What the task requires —
Return the number of lines below with "DRIVER" in them, and nothing else.

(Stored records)
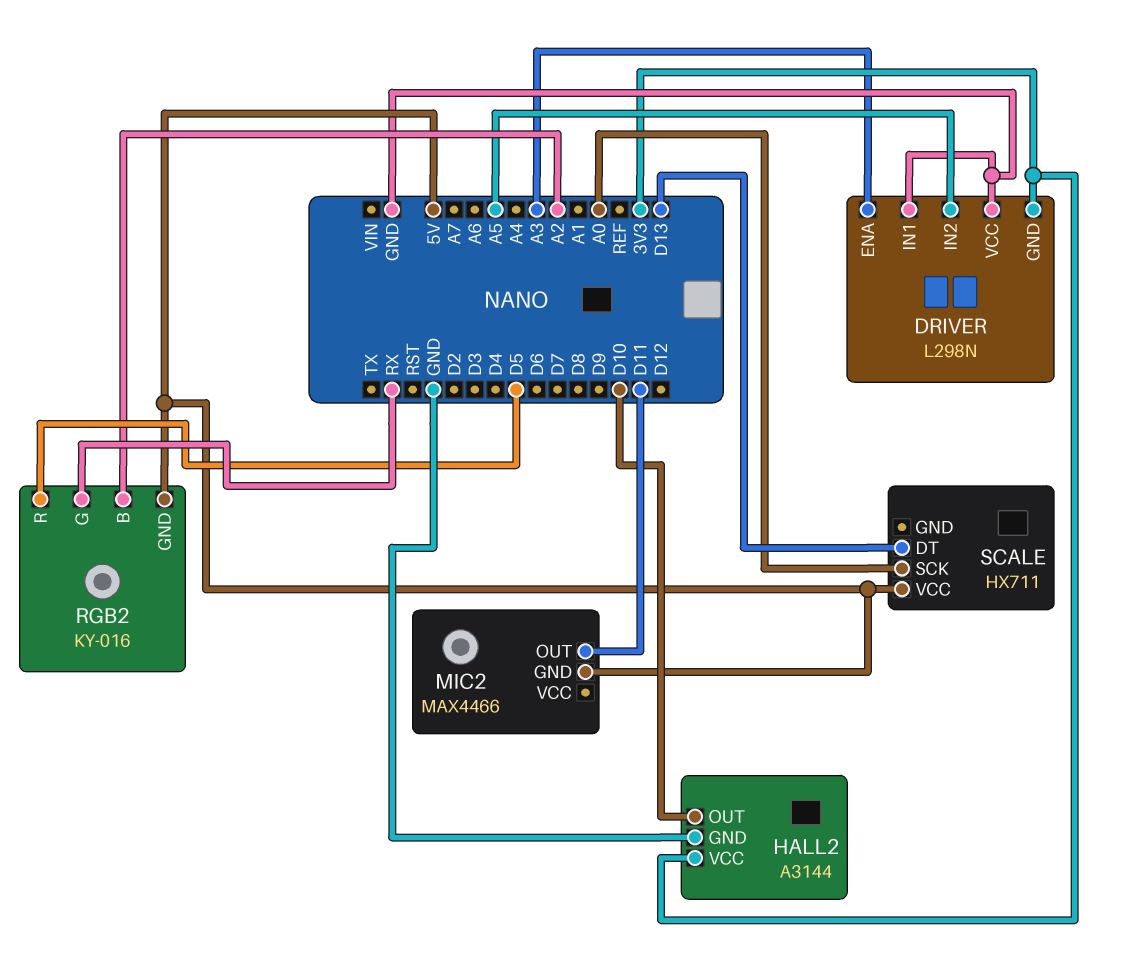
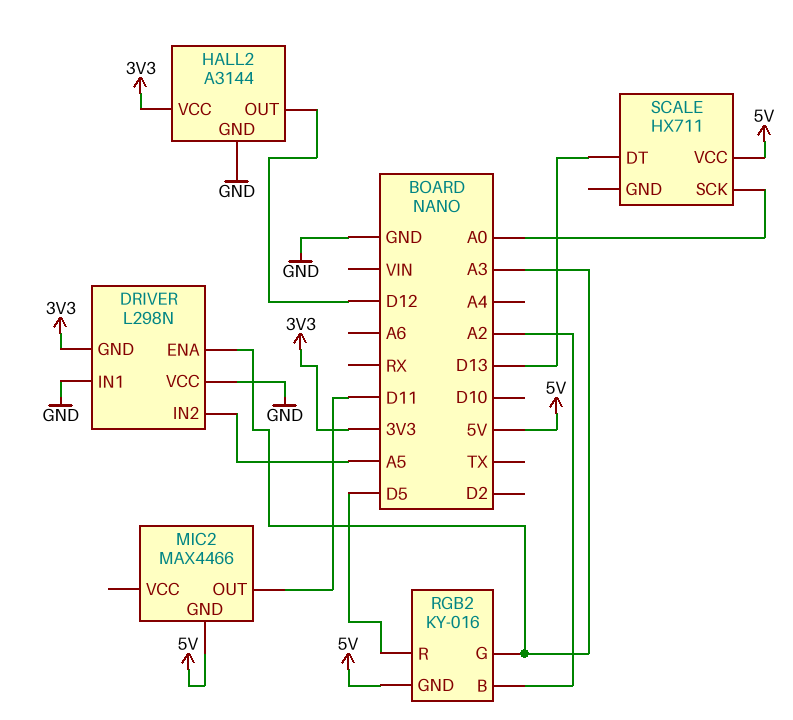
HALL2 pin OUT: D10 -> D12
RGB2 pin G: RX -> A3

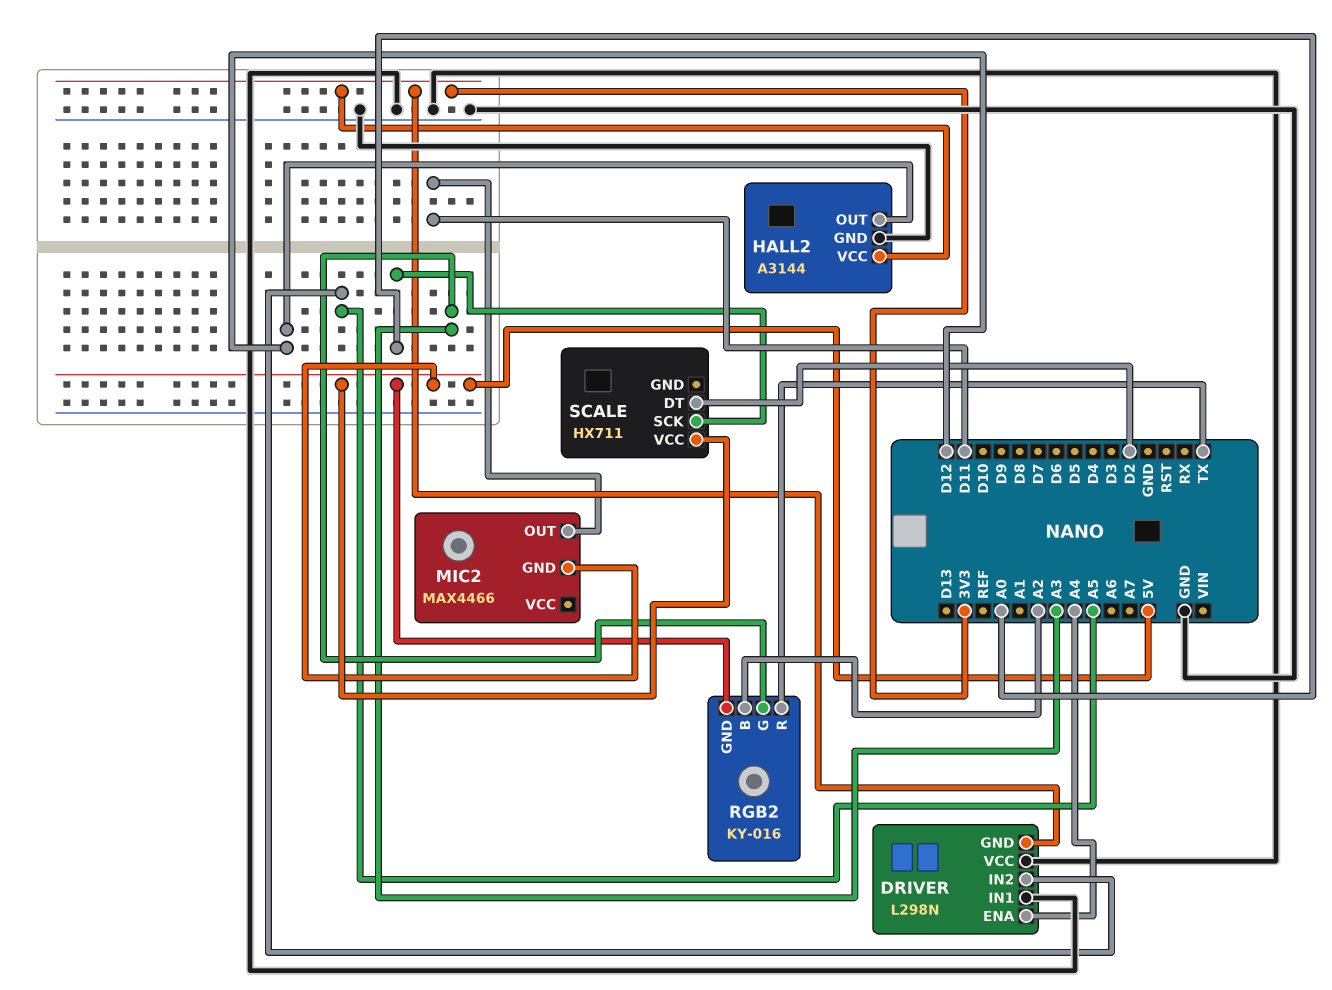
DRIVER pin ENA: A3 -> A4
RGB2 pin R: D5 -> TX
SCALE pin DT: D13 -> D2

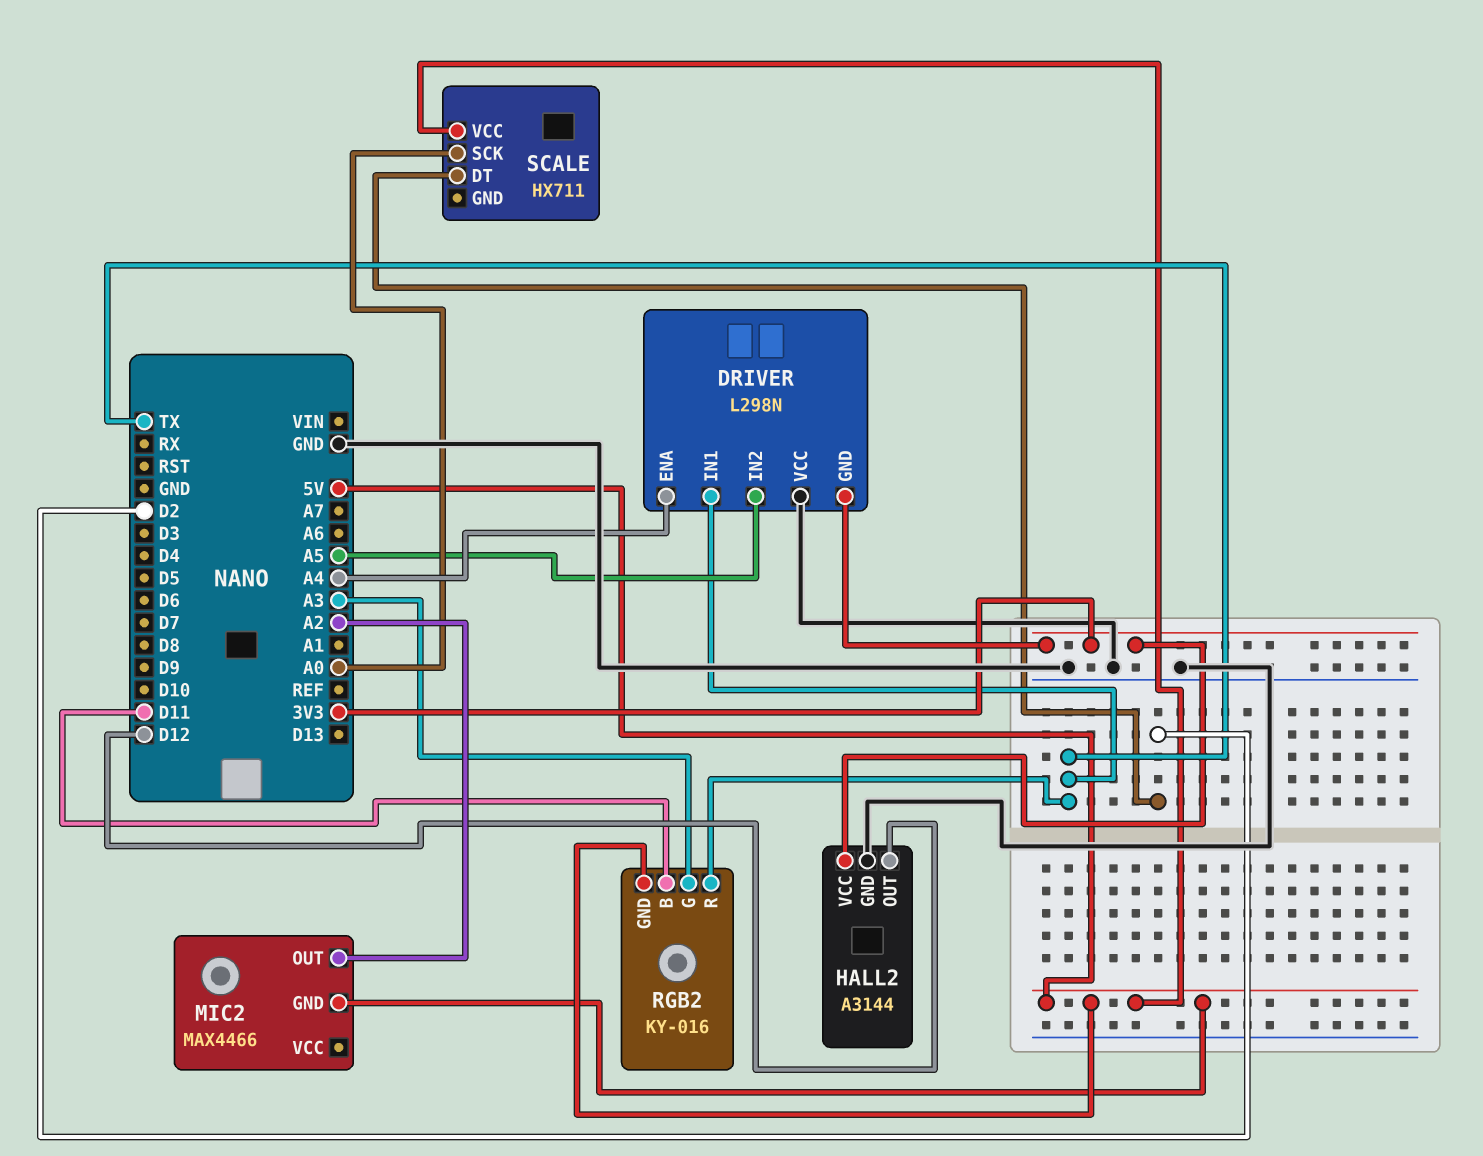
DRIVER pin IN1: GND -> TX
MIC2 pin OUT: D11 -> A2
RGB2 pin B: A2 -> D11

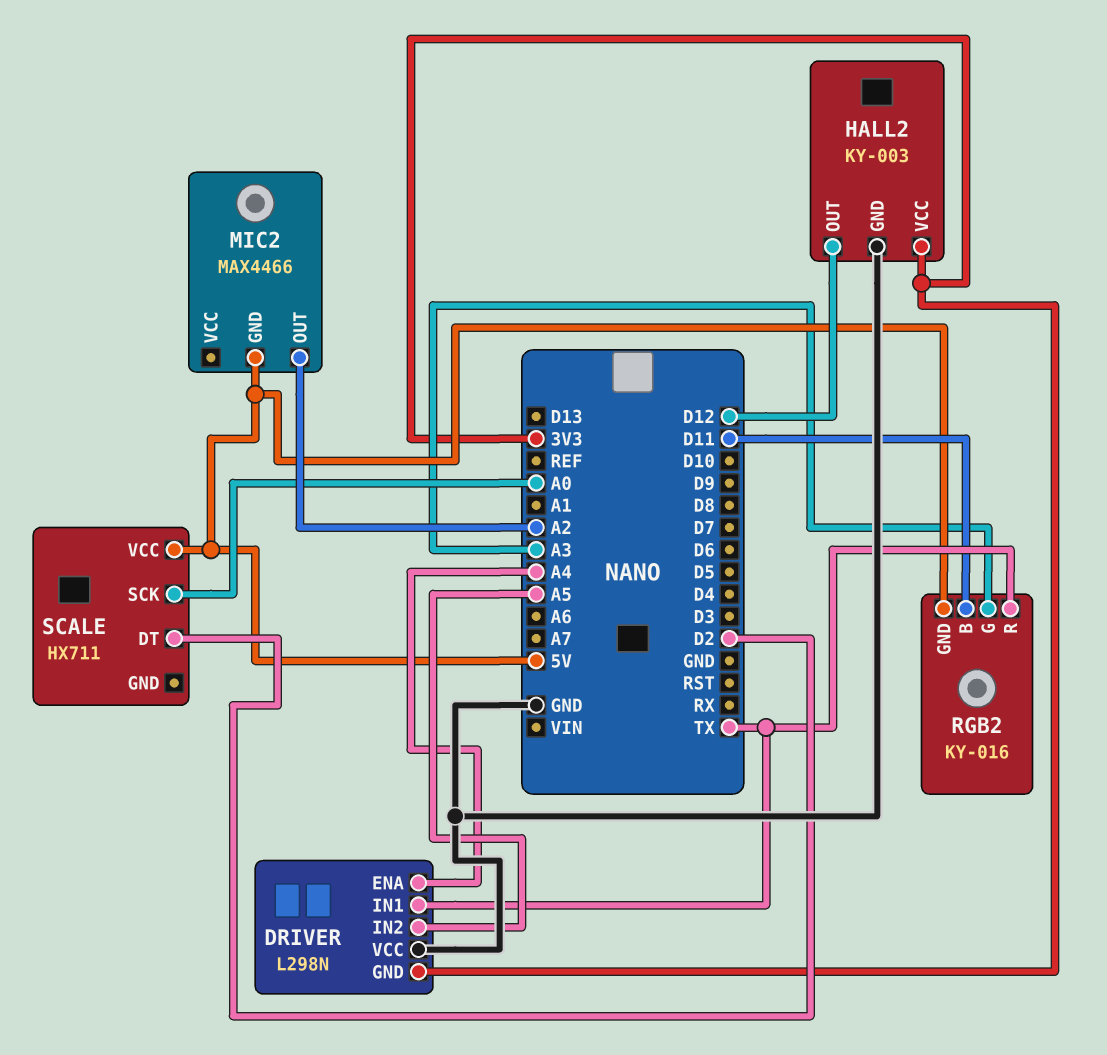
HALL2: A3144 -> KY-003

Your solution —
2